*** Opening of Supplied data ***

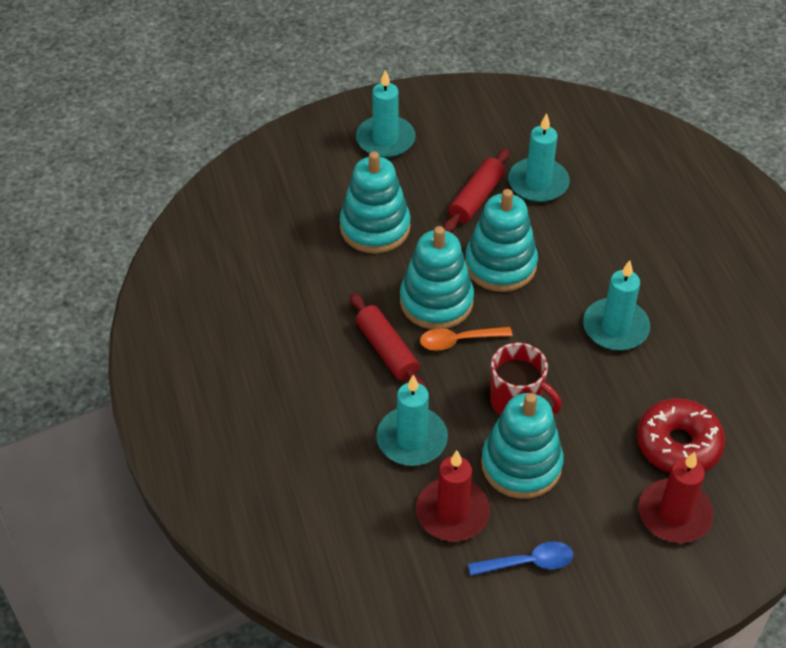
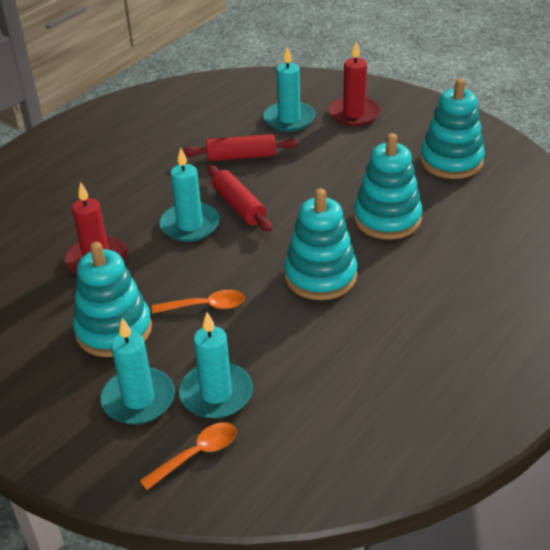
blue spoon: 1 -> 0
orange spoon: 1 -> 2
red donut: 1 -> 0
red mug: 1 -> 0

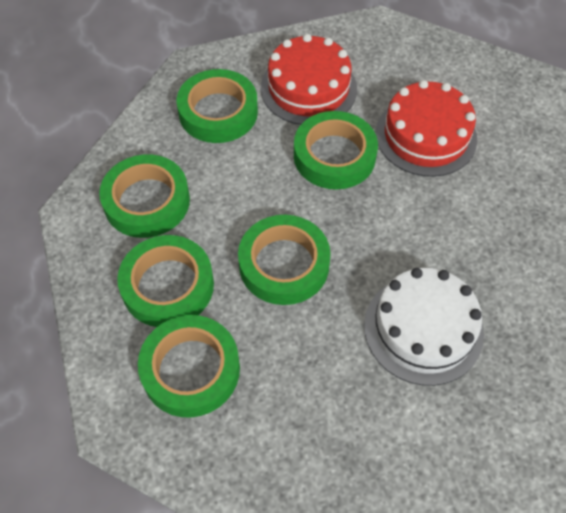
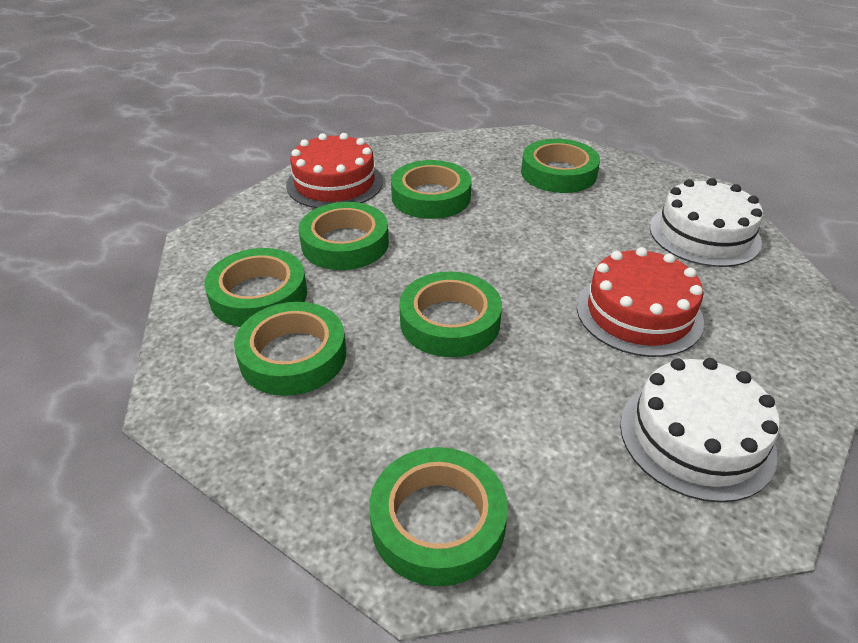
green tape: 6 -> 7
white cake: 1 -> 2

*** Close of Supplied data ***

→ **Work instruction**: A faithful copy is needed: reproduce all of the data above, leaving the pictures out.

→ **Solution for this task**:
blue spoon: 1 -> 0
orange spoon: 1 -> 2
red donut: 1 -> 0
red mug: 1 -> 0

green tape: 6 -> 7
white cake: 1 -> 2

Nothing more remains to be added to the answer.